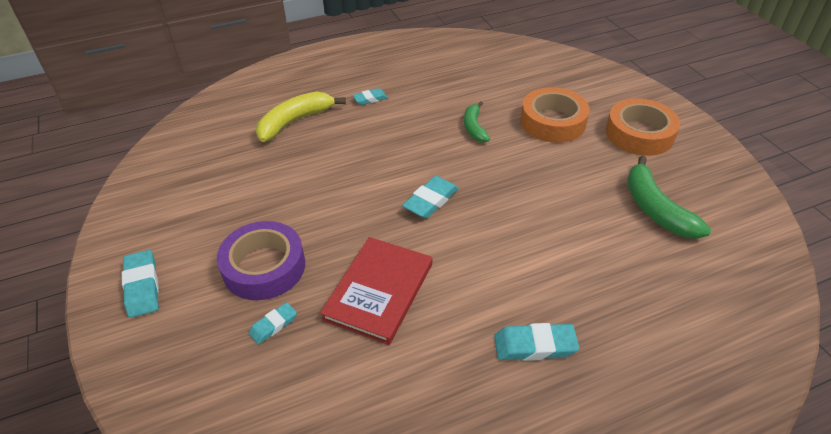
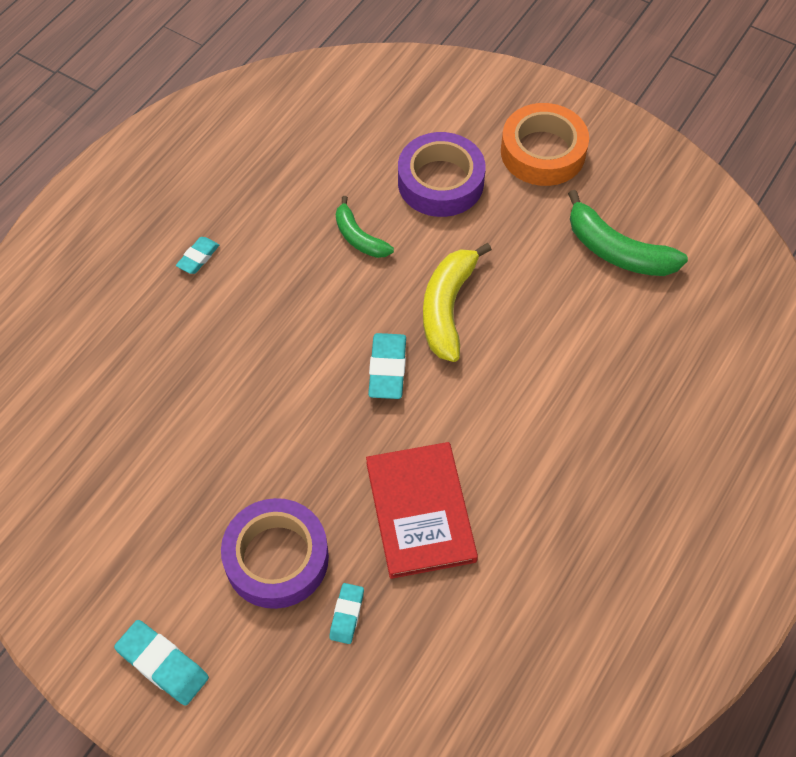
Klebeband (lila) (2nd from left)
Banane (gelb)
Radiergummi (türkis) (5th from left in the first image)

**Exercise directions:** Exclude the images, then output the data above word for word.

**Output for this task:**
Klebeband (lila) (2nd from left)
Banane (gelb)
Radiergummi (türkis) (5th from left in the first image)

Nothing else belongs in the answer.